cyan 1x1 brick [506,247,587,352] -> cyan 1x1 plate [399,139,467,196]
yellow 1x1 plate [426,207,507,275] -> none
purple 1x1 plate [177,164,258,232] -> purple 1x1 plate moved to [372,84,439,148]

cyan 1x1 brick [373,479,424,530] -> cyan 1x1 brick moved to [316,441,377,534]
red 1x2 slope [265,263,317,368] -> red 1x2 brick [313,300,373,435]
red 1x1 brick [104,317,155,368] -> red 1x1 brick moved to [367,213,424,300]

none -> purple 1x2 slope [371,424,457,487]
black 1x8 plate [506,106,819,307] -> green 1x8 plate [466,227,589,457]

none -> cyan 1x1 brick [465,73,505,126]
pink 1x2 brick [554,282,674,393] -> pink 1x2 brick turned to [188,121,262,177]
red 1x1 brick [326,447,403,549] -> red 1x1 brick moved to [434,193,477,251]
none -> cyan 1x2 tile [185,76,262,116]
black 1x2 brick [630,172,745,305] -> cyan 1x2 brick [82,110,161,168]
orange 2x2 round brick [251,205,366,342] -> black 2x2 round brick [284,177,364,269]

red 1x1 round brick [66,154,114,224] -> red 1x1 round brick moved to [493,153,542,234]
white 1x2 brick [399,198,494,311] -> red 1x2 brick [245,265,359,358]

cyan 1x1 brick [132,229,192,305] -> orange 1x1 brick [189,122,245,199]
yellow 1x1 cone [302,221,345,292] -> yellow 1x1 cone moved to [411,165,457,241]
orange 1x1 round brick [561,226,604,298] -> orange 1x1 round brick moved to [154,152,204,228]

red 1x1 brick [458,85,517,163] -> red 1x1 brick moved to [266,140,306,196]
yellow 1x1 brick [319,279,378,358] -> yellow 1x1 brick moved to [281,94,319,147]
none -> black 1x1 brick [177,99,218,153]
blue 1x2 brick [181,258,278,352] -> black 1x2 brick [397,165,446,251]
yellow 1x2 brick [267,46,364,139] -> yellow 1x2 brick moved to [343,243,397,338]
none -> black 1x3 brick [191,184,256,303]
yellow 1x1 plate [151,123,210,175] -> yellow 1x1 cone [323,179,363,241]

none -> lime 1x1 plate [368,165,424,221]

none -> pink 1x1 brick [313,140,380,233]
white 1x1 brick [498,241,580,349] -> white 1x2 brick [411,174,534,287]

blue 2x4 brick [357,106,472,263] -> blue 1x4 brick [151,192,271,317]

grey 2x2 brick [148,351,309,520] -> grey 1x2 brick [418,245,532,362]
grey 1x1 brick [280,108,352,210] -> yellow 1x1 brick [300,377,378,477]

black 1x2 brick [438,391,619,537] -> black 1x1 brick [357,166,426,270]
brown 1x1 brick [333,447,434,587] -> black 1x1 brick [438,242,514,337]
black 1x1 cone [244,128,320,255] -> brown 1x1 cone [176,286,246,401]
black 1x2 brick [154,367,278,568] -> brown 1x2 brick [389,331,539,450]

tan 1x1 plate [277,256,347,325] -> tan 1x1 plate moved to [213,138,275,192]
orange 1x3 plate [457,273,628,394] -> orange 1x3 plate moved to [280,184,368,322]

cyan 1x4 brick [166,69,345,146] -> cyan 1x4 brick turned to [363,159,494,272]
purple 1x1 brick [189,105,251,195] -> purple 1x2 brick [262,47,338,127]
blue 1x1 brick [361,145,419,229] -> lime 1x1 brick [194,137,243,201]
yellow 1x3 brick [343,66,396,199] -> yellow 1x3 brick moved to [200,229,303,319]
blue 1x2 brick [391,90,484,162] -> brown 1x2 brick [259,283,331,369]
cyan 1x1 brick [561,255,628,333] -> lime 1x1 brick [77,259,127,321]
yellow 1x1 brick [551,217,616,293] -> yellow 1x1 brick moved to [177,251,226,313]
^^^^
## TASK TO COMPLETE
Nothing should appear in the answer except the lines from the one with "orange 1x3 plate [457,273,628,394]" through the final line of the records, written exactly.

## SOLUTION
orange 1x3 plate [457,273,628,394] -> orange 1x3 plate moved to [280,184,368,322]

cyan 1x4 brick [166,69,345,146] -> cyan 1x4 brick turned to [363,159,494,272]
purple 1x1 brick [189,105,251,195] -> purple 1x2 brick [262,47,338,127]
blue 1x1 brick [361,145,419,229] -> lime 1x1 brick [194,137,243,201]
yellow 1x3 brick [343,66,396,199] -> yellow 1x3 brick moved to [200,229,303,319]
blue 1x2 brick [391,90,484,162] -> brown 1x2 brick [259,283,331,369]
cyan 1x1 brick [561,255,628,333] -> lime 1x1 brick [77,259,127,321]
yellow 1x1 brick [551,217,616,293] -> yellow 1x1 brick moved to [177,251,226,313]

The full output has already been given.